DATA FOR REVIEW Block Start

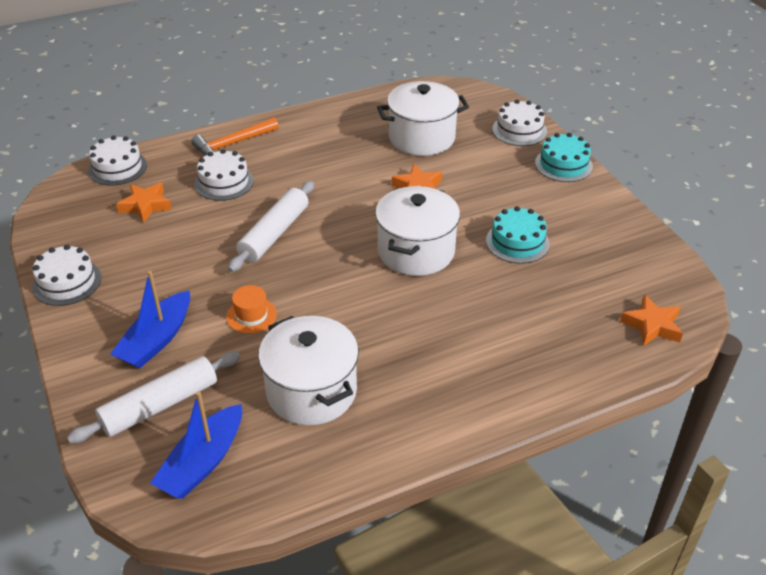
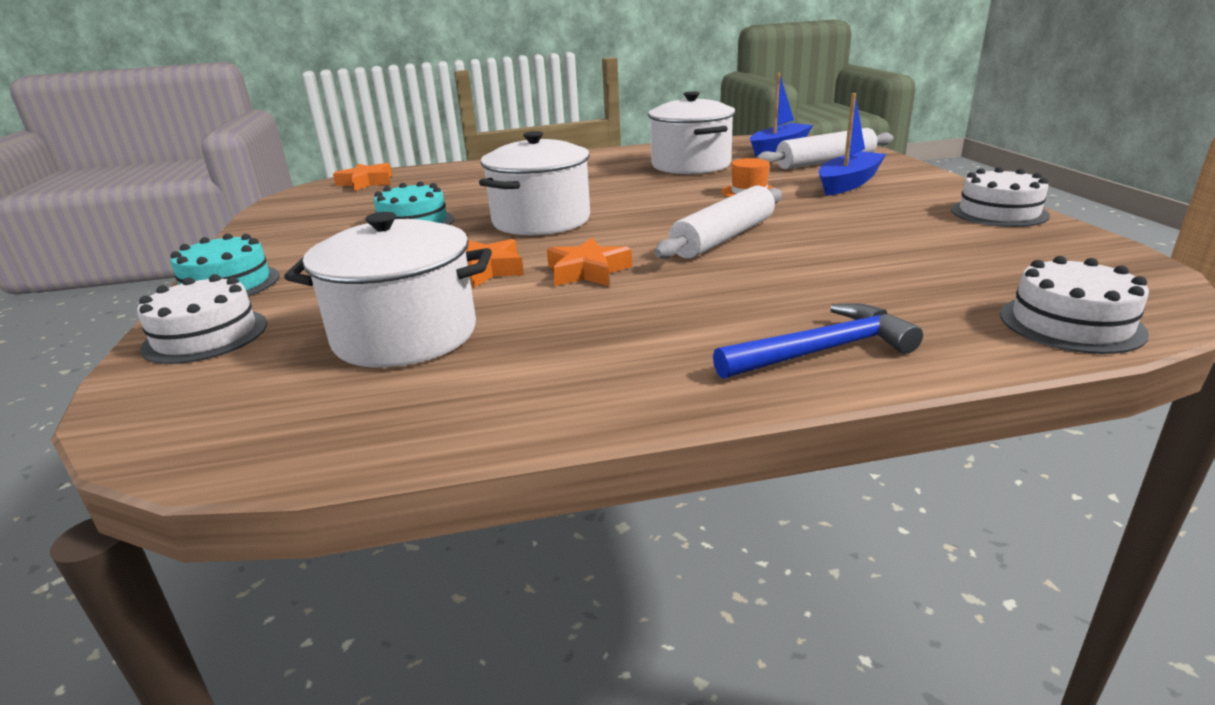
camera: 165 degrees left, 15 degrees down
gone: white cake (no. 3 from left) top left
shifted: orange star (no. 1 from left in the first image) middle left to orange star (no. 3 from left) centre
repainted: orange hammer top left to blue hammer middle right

DATA FOR REVIEW Block End
DATA FOR REVIEW Block Start

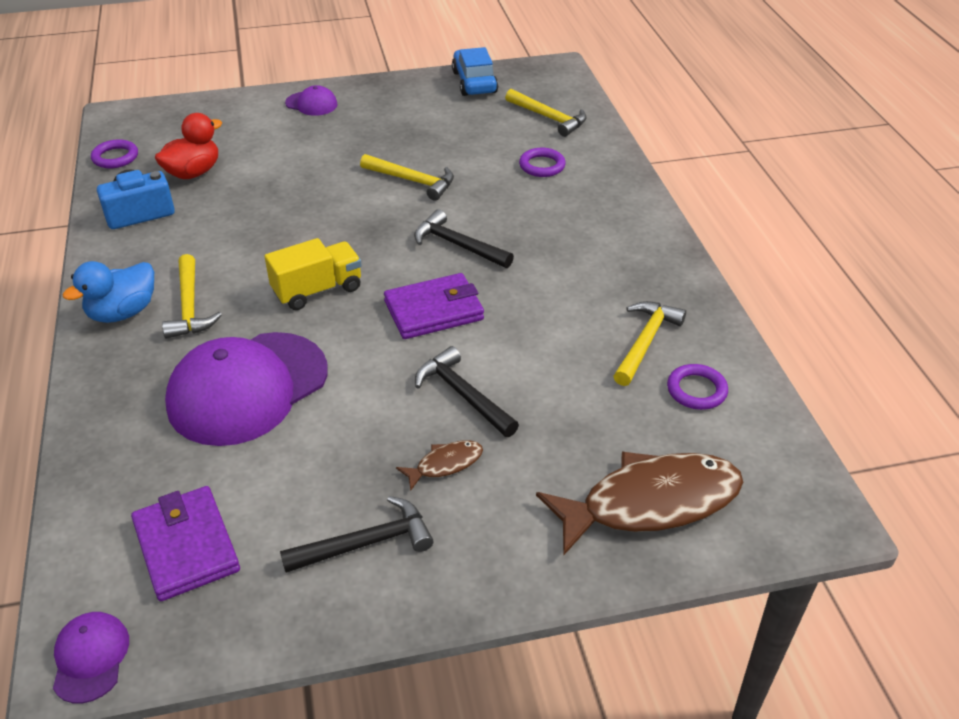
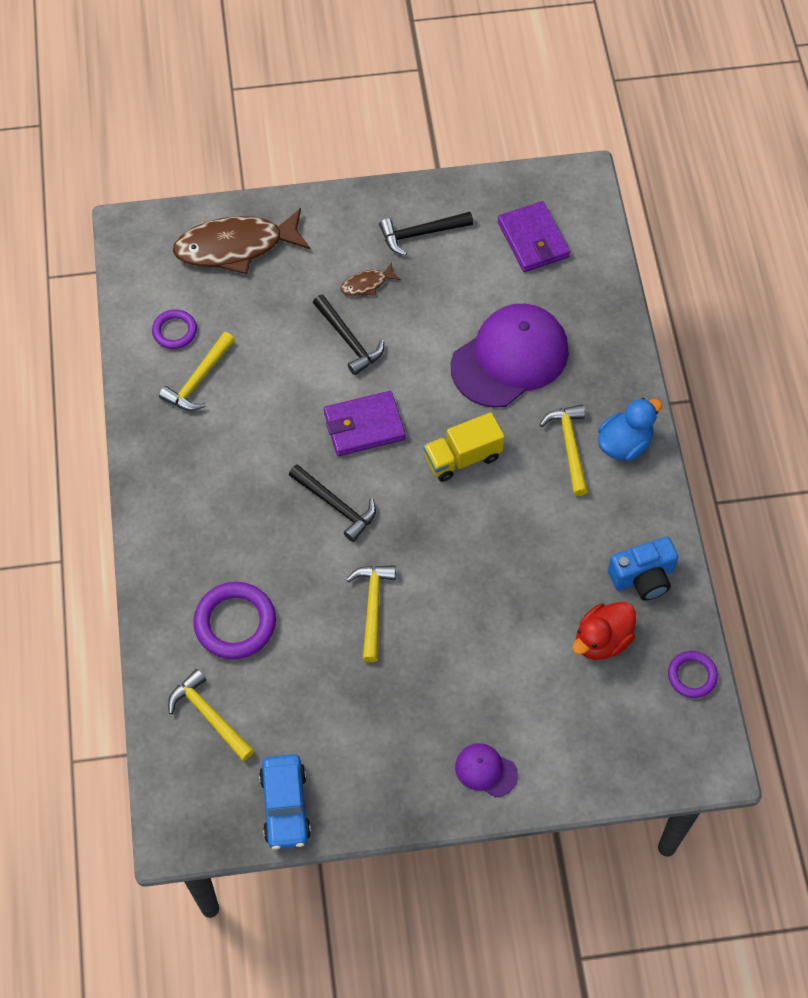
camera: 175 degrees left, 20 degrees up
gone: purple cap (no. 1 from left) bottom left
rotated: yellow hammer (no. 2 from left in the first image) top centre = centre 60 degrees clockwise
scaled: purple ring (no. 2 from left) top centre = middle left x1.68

DATA FOR REVIEW Block End

* _DESCRIPTION OF THE TASK_
Copy from the entries above each line in which the string "first" can be found.

* _SOLUTION TO THE PROBLEM_
shifted: orange star (no. 1 from left in the first image) middle left to orange star (no. 3 from left) centre
rotated: yellow hammer (no. 2 from left in the first image) top centre = centre 60 degrees clockwise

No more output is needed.